▸ Work order:
The full set of entries needs to be reproduced exactly.

▸ Material supplied:
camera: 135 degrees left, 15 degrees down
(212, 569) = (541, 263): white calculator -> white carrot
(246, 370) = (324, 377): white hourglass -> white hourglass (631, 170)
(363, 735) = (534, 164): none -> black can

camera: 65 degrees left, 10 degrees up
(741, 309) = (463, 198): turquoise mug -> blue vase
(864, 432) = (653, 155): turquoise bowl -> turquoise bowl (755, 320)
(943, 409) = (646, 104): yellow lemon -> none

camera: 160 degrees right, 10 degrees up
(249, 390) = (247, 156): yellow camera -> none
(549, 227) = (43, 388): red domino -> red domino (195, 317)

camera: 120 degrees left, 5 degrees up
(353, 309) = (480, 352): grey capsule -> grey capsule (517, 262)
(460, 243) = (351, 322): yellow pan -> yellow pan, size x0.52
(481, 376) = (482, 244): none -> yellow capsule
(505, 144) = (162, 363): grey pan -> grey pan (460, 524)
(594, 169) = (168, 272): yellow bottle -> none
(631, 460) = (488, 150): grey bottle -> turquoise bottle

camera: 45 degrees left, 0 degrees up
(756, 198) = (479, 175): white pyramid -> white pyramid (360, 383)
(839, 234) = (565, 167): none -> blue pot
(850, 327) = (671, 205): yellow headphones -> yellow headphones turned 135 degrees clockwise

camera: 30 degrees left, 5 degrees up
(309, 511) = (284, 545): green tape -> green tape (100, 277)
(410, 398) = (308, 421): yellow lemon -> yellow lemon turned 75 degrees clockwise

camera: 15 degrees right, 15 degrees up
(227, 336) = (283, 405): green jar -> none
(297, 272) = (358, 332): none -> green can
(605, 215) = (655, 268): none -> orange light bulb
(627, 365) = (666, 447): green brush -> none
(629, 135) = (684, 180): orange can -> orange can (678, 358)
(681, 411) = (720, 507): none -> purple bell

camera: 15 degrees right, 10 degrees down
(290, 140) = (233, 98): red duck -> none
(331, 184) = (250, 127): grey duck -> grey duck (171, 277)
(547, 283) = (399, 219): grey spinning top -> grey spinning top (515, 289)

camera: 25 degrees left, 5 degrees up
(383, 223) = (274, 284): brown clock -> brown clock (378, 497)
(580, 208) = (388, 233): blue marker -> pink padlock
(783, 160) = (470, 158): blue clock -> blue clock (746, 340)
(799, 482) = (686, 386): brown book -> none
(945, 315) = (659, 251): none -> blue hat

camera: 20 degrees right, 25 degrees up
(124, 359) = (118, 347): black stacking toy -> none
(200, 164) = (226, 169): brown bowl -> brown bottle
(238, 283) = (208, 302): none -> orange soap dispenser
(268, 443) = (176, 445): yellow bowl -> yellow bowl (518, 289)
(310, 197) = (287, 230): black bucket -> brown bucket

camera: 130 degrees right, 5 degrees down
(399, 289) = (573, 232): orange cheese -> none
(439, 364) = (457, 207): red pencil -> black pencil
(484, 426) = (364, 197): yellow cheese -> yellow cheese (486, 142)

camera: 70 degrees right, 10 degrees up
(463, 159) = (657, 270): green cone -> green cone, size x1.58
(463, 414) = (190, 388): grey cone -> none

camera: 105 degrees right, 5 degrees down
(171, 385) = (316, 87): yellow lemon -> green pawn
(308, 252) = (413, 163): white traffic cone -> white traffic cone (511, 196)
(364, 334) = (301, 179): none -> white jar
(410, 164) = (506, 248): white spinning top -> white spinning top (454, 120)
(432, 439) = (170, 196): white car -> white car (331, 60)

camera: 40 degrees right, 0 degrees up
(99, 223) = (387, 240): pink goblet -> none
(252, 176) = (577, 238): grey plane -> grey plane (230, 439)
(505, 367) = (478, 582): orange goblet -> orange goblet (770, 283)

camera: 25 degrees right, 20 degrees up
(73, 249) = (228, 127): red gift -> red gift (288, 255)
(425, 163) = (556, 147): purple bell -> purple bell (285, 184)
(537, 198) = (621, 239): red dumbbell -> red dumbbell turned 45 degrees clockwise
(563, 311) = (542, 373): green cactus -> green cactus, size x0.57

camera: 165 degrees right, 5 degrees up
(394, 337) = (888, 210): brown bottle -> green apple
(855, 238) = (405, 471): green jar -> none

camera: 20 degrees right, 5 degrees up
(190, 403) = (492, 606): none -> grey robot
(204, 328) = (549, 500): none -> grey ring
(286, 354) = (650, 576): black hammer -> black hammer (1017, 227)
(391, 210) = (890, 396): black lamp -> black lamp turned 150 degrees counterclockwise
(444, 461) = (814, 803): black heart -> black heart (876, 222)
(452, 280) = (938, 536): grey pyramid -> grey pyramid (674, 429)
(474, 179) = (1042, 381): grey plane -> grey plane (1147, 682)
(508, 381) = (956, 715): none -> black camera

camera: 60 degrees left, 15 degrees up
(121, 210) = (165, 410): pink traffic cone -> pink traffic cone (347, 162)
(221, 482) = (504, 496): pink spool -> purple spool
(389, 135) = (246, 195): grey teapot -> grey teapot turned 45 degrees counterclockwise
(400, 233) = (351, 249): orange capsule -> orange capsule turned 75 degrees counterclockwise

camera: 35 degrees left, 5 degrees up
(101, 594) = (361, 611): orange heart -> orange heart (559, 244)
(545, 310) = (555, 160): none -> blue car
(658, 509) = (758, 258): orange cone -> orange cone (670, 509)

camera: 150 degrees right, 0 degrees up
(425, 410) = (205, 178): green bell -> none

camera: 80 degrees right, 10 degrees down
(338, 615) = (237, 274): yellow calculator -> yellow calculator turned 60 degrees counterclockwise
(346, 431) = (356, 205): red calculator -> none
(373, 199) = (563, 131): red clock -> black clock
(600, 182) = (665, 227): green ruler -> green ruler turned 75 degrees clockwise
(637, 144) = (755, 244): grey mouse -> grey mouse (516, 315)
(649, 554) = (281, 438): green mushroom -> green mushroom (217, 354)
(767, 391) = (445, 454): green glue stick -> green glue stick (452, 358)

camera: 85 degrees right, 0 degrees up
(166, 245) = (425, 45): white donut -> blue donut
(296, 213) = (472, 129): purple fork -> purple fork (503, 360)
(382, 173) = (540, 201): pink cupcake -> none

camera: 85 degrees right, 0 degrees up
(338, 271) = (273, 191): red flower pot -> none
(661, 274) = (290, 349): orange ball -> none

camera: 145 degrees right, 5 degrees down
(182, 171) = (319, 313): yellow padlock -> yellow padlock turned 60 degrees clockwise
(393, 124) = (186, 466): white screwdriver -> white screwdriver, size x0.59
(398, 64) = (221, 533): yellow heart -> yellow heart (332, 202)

▸ Output below:
camera: 135 degrees left, 15 degrees down
(212, 569) = (541, 263): white calculator -> white carrot
(246, 370) = (324, 377): white hourglass -> white hourglass (631, 170)
(363, 735) = (534, 164): none -> black can

camera: 65 degrees left, 10 degrees up
(741, 309) = (463, 198): turquoise mug -> blue vase
(864, 432) = (653, 155): turquoise bowl -> turquoise bowl (755, 320)
(943, 409) = (646, 104): yellow lemon -> none

camera: 160 degrees right, 10 degrees up
(249, 390) = (247, 156): yellow camera -> none
(549, 227) = (43, 388): red domino -> red domino (195, 317)

camera: 120 degrees left, 5 degrees up
(353, 309) = (480, 352): grey capsule -> grey capsule (517, 262)
(460, 243) = (351, 322): yellow pan -> yellow pan, size x0.52
(481, 376) = (482, 244): none -> yellow capsule
(505, 144) = (162, 363): grey pan -> grey pan (460, 524)
(594, 169) = (168, 272): yellow bottle -> none
(631, 460) = (488, 150): grey bottle -> turquoise bottle

camera: 45 degrees left, 0 degrees up
(756, 198) = (479, 175): white pyramid -> white pyramid (360, 383)
(839, 234) = (565, 167): none -> blue pot
(850, 327) = (671, 205): yellow headphones -> yellow headphones turned 135 degrees clockwise

camera: 30 degrees left, 5 degrees up
(309, 511) = (284, 545): green tape -> green tape (100, 277)
(410, 398) = (308, 421): yellow lemon -> yellow lemon turned 75 degrees clockwise

camera: 15 degrees right, 15 degrees up
(227, 336) = (283, 405): green jar -> none
(297, 272) = (358, 332): none -> green can
(605, 215) = (655, 268): none -> orange light bulb
(627, 365) = (666, 447): green brush -> none
(629, 135) = (684, 180): orange can -> orange can (678, 358)
(681, 411) = (720, 507): none -> purple bell

camera: 15 degrees right, 10 degrees down
(290, 140) = (233, 98): red duck -> none
(331, 184) = (250, 127): grey duck -> grey duck (171, 277)
(547, 283) = (399, 219): grey spinning top -> grey spinning top (515, 289)

camera: 25 degrees left, 5 degrees up
(383, 223) = (274, 284): brown clock -> brown clock (378, 497)
(580, 208) = (388, 233): blue marker -> pink padlock
(783, 160) = (470, 158): blue clock -> blue clock (746, 340)
(799, 482) = (686, 386): brown book -> none
(945, 315) = (659, 251): none -> blue hat

camera: 20 degrees right, 25 degrees up
(124, 359) = (118, 347): black stacking toy -> none
(200, 164) = (226, 169): brown bowl -> brown bottle
(238, 283) = (208, 302): none -> orange soap dispenser
(268, 443) = (176, 445): yellow bowl -> yellow bowl (518, 289)
(310, 197) = (287, 230): black bucket -> brown bucket

camera: 130 degrees right, 5 degrees down
(399, 289) = (573, 232): orange cheese -> none
(439, 364) = (457, 207): red pencil -> black pencil
(484, 426) = (364, 197): yellow cheese -> yellow cheese (486, 142)

camera: 70 degrees right, 10 degrees up
(463, 159) = (657, 270): green cone -> green cone, size x1.58
(463, 414) = (190, 388): grey cone -> none

camera: 105 degrees right, 5 degrees down
(171, 385) = (316, 87): yellow lemon -> green pawn
(308, 252) = (413, 163): white traffic cone -> white traffic cone (511, 196)
(364, 334) = (301, 179): none -> white jar
(410, 164) = (506, 248): white spinning top -> white spinning top (454, 120)
(432, 439) = (170, 196): white car -> white car (331, 60)

camera: 40 degrees right, 0 degrees up
(99, 223) = (387, 240): pink goblet -> none
(252, 176) = (577, 238): grey plane -> grey plane (230, 439)
(505, 367) = (478, 582): orange goblet -> orange goblet (770, 283)

camera: 25 degrees right, 20 degrees up
(73, 249) = (228, 127): red gift -> red gift (288, 255)
(425, 163) = (556, 147): purple bell -> purple bell (285, 184)
(537, 198) = (621, 239): red dumbbell -> red dumbbell turned 45 degrees clockwise
(563, 311) = (542, 373): green cactus -> green cactus, size x0.57

camera: 165 degrees right, 5 degrees up
(394, 337) = (888, 210): brown bottle -> green apple
(855, 238) = (405, 471): green jar -> none

camera: 20 degrees right, 5 degrees up
(190, 403) = (492, 606): none -> grey robot
(204, 328) = (549, 500): none -> grey ring
(286, 354) = (650, 576): black hammer -> black hammer (1017, 227)
(391, 210) = (890, 396): black lamp -> black lamp turned 150 degrees counterclockwise
(444, 461) = (814, 803): black heart -> black heart (876, 222)
(452, 280) = (938, 536): grey pyramid -> grey pyramid (674, 429)
(474, 179) = (1042, 381): grey plane -> grey plane (1147, 682)
(508, 381) = (956, 715): none -> black camera

camera: 60 degrees left, 15 degrees up
(121, 210) = (165, 410): pink traffic cone -> pink traffic cone (347, 162)
(221, 482) = (504, 496): pink spool -> purple spool
(389, 135) = (246, 195): grey teapot -> grey teapot turned 45 degrees counterclockwise
(400, 233) = (351, 249): orange capsule -> orange capsule turned 75 degrees counterclockwise

camera: 35 degrees left, 5 degrees up
(101, 594) = (361, 611): orange heart -> orange heart (559, 244)
(545, 310) = (555, 160): none -> blue car
(658, 509) = (758, 258): orange cone -> orange cone (670, 509)

camera: 150 degrees right, 0 degrees up
(425, 410) = (205, 178): green bell -> none

camera: 80 degrees right, 10 degrees down
(338, 615) = (237, 274): yellow calculator -> yellow calculator turned 60 degrees counterclockwise
(346, 431) = (356, 205): red calculator -> none
(373, 199) = (563, 131): red clock -> black clock
(600, 182) = (665, 227): green ruler -> green ruler turned 75 degrees clockwise
(637, 144) = (755, 244): grey mouse -> grey mouse (516, 315)
(649, 554) = (281, 438): green mushroom -> green mushroom (217, 354)
(767, 391) = (445, 454): green glue stick -> green glue stick (452, 358)

camera: 85 degrees right, 0 degrees up
(166, 245) = (425, 45): white donut -> blue donut
(296, 213) = (472, 129): purple fork -> purple fork (503, 360)
(382, 173) = (540, 201): pink cupcake -> none

camera: 85 degrees right, 0 degrees up
(338, 271) = (273, 191): red flower pot -> none
(661, 274) = (290, 349): orange ball -> none

camera: 145 degrees right, 5 degrees down
(182, 171) = (319, 313): yellow padlock -> yellow padlock turned 60 degrees clockwise
(393, 124) = (186, 466): white screwdriver -> white screwdriver, size x0.59
(398, 64) = (221, 533): yellow heart -> yellow heart (332, 202)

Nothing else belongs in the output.